--- START ---

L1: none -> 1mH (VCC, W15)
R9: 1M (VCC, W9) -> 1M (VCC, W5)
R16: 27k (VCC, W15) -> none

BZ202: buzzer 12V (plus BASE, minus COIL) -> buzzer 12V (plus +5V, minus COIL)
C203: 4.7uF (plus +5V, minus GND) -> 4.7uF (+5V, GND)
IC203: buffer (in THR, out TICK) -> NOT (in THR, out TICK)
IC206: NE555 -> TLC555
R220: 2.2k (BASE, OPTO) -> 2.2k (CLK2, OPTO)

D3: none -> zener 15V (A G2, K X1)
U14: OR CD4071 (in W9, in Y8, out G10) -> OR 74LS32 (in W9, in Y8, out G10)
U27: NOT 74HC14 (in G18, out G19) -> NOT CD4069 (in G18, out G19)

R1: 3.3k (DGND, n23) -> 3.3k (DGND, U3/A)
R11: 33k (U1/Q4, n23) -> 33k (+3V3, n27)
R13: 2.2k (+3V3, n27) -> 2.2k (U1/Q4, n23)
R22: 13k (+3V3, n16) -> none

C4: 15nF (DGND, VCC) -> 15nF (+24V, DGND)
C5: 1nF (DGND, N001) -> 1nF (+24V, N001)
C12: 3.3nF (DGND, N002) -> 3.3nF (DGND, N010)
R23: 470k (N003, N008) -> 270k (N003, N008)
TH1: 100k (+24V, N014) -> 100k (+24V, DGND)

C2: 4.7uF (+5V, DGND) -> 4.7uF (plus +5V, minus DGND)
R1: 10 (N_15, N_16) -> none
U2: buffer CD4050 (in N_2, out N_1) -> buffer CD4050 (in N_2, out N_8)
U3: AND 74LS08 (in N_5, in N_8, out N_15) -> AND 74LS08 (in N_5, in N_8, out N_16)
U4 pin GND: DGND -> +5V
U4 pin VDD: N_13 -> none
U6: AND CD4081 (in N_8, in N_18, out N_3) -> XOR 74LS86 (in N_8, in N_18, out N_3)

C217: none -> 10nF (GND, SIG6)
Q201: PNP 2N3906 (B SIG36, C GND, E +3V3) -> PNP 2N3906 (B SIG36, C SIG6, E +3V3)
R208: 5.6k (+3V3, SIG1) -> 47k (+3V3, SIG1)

--- END ---

**What is needed**
Reply with one number: the count of lines in the entries that include the word "DGND".

**Solved problem**
7